▸ **THE INPUT**
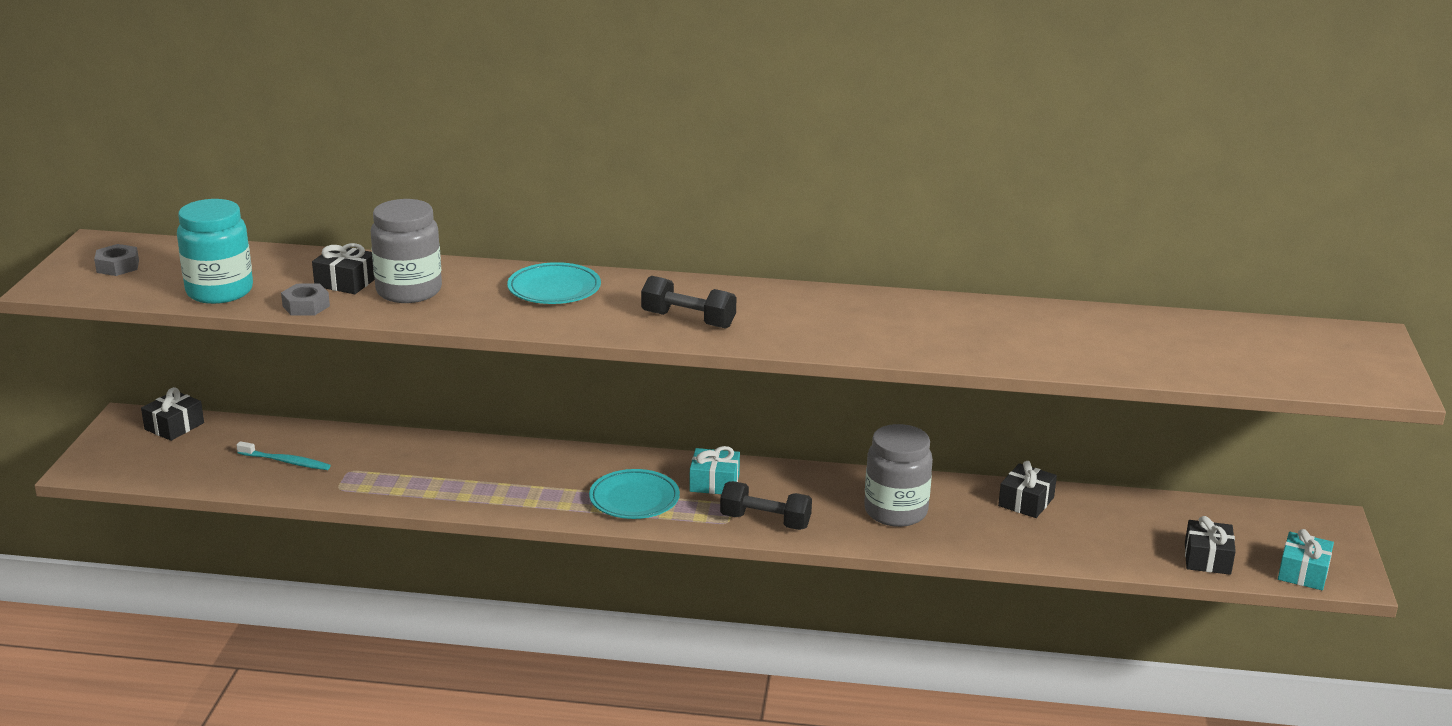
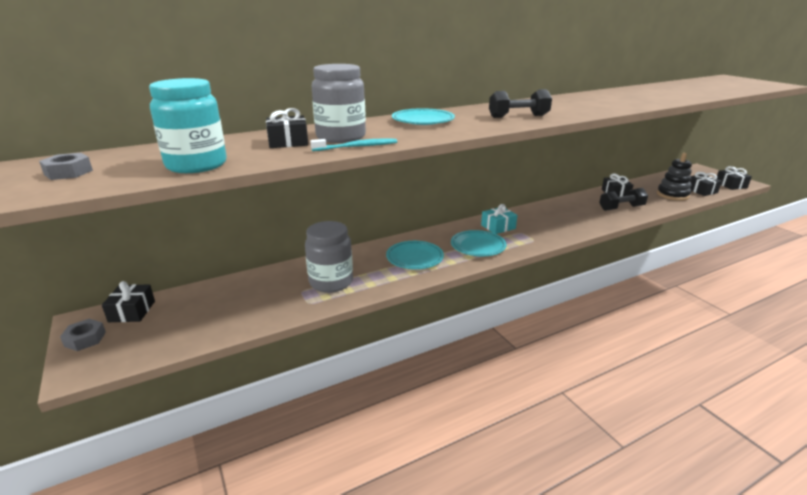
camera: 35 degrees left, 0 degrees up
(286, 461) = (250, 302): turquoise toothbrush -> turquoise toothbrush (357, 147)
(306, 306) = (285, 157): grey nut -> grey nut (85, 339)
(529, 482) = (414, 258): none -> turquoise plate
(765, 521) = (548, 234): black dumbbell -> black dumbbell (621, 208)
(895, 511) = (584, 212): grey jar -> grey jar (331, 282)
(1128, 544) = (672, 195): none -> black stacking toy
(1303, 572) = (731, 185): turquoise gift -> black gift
==
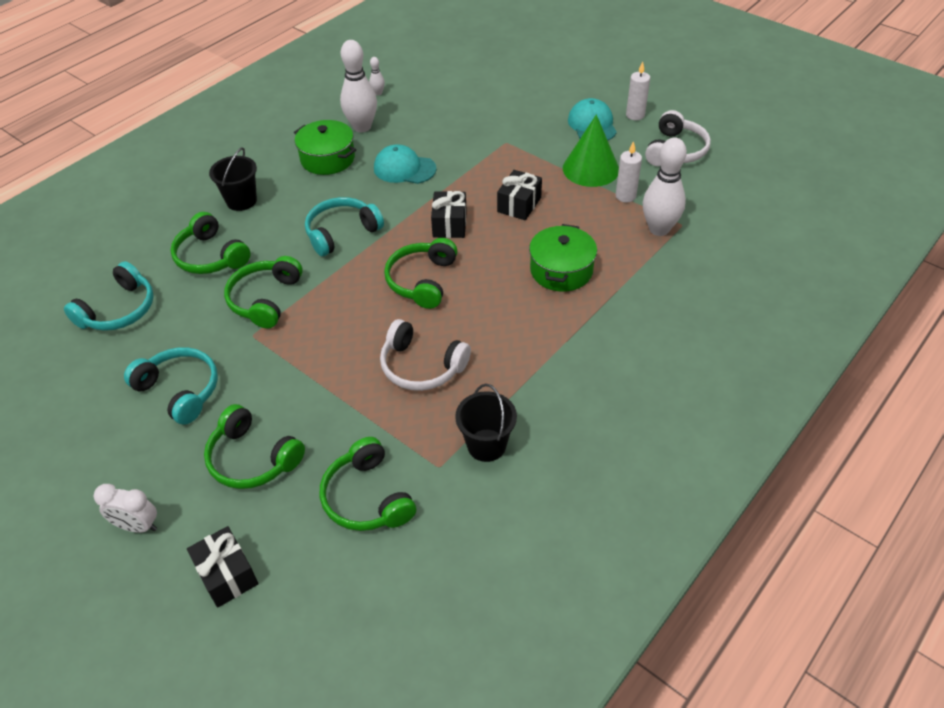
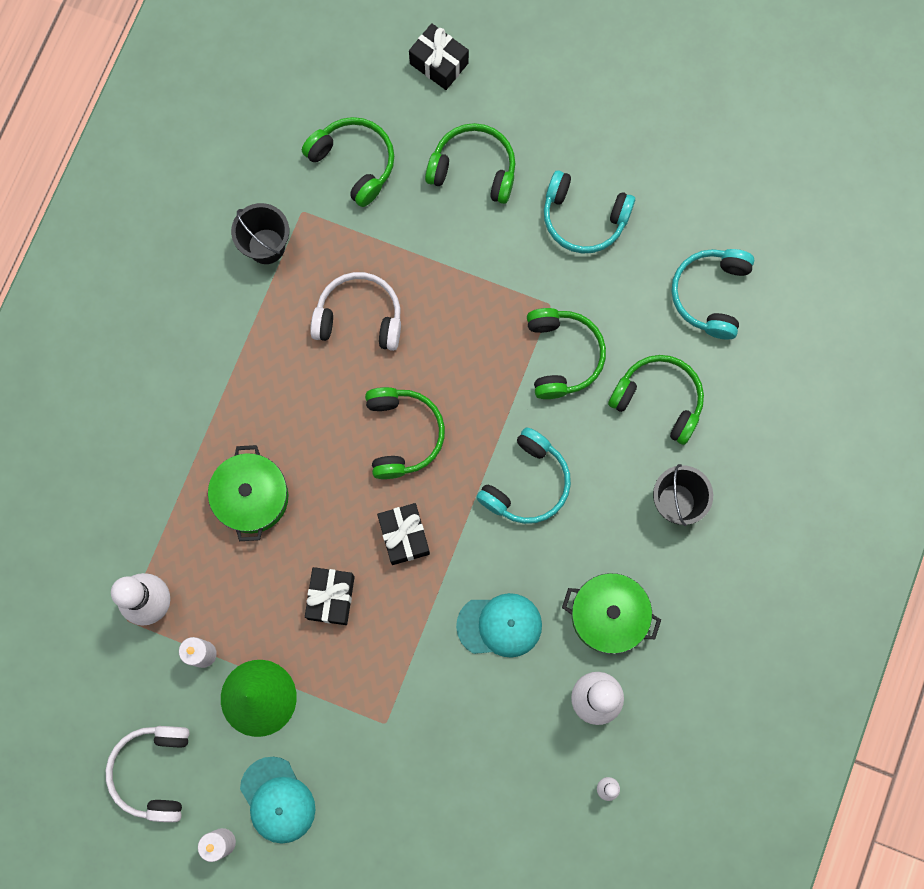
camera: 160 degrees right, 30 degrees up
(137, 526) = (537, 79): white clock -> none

▸ **ASSIGNMENT**
Find how many lines in the preceding listing contain the word "camera", and answer with that number only.

▸ **EXPECTED OUTPUT**
2